## Description of the task
Repeat the lines of the data that follow, please, starting at the first and stopping after the one with "turquoise tape: 5 -> 7".

## Records for the exercise
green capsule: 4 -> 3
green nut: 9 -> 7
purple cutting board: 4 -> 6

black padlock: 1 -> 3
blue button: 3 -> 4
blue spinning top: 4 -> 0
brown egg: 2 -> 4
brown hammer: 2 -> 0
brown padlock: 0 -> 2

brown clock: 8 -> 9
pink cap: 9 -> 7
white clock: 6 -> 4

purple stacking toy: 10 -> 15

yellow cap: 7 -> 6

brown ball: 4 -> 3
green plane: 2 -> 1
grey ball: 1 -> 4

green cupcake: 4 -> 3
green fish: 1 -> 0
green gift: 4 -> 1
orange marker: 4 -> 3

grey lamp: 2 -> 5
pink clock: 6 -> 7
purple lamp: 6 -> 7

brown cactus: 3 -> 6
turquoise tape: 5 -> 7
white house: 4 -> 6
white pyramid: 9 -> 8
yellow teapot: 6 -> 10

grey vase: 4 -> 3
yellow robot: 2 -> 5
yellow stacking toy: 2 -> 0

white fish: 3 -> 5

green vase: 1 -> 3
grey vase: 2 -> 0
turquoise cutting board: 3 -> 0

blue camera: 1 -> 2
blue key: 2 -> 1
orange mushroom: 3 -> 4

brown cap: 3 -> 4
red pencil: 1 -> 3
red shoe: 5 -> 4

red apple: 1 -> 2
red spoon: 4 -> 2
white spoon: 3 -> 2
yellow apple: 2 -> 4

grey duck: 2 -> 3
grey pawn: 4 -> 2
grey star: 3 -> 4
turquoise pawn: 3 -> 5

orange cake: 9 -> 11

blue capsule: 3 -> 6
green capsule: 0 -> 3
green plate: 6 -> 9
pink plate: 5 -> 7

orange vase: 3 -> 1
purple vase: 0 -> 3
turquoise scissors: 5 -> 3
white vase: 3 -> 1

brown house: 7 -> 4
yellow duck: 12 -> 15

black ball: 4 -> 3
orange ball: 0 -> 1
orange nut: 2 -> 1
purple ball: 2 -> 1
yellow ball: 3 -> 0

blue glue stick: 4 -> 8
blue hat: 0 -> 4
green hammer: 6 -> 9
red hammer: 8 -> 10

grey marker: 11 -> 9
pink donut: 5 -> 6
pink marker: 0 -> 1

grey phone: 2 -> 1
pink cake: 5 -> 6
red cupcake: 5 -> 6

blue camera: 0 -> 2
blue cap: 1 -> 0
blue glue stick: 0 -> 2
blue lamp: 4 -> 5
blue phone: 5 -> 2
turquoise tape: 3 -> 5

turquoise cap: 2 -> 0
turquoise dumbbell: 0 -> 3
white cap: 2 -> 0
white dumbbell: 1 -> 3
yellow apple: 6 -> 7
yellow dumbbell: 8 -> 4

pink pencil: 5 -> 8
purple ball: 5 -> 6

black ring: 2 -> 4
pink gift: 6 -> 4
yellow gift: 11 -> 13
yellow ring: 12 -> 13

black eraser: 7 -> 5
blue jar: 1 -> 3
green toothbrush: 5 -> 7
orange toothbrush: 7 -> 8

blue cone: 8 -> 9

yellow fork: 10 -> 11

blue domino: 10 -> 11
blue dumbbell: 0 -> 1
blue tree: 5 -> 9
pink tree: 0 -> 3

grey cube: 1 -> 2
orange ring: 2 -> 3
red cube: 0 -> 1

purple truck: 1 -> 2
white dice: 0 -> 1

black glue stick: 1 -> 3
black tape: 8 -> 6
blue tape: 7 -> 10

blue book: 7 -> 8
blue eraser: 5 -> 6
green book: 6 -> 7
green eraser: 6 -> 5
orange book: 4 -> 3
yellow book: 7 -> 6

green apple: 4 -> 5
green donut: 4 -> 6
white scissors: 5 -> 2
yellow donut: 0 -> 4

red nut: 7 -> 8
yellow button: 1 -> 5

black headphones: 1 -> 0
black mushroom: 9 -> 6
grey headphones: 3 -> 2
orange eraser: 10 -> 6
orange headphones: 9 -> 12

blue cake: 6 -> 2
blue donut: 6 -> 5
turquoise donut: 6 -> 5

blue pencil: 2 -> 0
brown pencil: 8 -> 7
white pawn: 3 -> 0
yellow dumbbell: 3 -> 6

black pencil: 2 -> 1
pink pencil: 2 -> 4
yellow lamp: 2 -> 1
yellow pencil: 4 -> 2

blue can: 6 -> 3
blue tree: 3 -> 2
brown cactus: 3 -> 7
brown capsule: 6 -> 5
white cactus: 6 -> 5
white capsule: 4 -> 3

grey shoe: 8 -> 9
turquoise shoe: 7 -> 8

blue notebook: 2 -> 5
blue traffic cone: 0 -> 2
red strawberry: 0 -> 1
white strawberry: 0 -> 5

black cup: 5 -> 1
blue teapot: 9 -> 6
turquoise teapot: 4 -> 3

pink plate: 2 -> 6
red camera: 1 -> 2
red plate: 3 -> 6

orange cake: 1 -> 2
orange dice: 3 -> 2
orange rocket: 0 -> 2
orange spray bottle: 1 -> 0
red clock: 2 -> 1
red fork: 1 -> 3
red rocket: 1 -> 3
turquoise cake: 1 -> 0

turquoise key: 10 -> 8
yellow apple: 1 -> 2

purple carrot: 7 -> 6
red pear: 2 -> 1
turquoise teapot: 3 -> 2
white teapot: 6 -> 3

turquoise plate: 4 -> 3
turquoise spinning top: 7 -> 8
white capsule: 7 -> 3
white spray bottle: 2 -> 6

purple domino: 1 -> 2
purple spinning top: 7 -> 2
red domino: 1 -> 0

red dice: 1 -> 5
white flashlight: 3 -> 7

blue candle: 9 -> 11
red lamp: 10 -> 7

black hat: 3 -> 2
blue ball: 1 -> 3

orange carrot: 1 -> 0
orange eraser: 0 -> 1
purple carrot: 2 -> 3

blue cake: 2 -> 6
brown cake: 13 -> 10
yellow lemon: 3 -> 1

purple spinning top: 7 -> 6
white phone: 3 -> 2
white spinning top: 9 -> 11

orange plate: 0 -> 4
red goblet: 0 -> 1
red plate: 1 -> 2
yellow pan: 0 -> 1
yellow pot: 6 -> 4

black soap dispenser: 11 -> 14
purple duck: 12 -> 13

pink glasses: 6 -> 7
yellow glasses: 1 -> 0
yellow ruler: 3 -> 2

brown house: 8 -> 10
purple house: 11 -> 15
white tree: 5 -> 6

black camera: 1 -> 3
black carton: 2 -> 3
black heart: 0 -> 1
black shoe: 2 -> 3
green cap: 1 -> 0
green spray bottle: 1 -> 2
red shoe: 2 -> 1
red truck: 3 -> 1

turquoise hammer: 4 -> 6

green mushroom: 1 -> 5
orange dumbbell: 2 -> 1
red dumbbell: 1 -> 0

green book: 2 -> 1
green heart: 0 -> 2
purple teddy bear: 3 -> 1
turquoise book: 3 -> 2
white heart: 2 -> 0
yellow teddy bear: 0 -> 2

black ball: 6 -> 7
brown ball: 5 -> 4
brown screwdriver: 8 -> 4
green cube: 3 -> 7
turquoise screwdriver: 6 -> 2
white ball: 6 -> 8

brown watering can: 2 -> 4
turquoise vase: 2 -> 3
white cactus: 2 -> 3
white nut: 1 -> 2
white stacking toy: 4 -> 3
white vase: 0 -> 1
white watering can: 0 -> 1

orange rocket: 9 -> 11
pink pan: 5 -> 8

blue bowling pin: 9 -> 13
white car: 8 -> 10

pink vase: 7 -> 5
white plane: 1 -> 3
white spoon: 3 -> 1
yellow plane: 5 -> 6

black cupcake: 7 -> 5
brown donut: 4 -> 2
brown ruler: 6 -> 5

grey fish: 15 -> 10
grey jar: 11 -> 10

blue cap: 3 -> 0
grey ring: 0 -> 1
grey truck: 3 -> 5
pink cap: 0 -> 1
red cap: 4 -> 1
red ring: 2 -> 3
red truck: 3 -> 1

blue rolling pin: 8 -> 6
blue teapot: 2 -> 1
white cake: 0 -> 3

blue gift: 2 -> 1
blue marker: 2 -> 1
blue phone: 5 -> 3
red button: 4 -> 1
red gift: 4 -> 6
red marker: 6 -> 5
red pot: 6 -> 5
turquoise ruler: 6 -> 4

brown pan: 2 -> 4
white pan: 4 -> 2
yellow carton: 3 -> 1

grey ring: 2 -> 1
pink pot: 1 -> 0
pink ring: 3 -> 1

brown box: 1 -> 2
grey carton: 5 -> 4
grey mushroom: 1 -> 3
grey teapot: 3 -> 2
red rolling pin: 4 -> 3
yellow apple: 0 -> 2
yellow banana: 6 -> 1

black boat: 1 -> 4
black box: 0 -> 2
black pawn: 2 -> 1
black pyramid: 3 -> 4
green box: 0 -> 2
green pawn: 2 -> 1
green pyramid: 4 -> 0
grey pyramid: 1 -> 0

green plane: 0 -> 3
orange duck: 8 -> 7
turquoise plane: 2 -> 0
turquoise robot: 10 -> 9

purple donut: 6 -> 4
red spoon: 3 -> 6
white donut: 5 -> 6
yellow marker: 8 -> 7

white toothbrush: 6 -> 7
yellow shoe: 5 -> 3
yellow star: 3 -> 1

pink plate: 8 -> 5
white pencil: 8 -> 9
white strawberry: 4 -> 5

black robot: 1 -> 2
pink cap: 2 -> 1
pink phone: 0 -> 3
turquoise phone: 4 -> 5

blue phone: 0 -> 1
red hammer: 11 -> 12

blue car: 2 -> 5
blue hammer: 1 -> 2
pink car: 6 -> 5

## Task result
green capsule: 4 -> 3
green nut: 9 -> 7
purple cutting board: 4 -> 6

black padlock: 1 -> 3
blue button: 3 -> 4
blue spinning top: 4 -> 0
brown egg: 2 -> 4
brown hammer: 2 -> 0
brown padlock: 0 -> 2

brown clock: 8 -> 9
pink cap: 9 -> 7
white clock: 6 -> 4

purple stacking toy: 10 -> 15

yellow cap: 7 -> 6

brown ball: 4 -> 3
green plane: 2 -> 1
grey ball: 1 -> 4

green cupcake: 4 -> 3
green fish: 1 -> 0
green gift: 4 -> 1
orange marker: 4 -> 3

grey lamp: 2 -> 5
pink clock: 6 -> 7
purple lamp: 6 -> 7

brown cactus: 3 -> 6
turquoise tape: 5 -> 7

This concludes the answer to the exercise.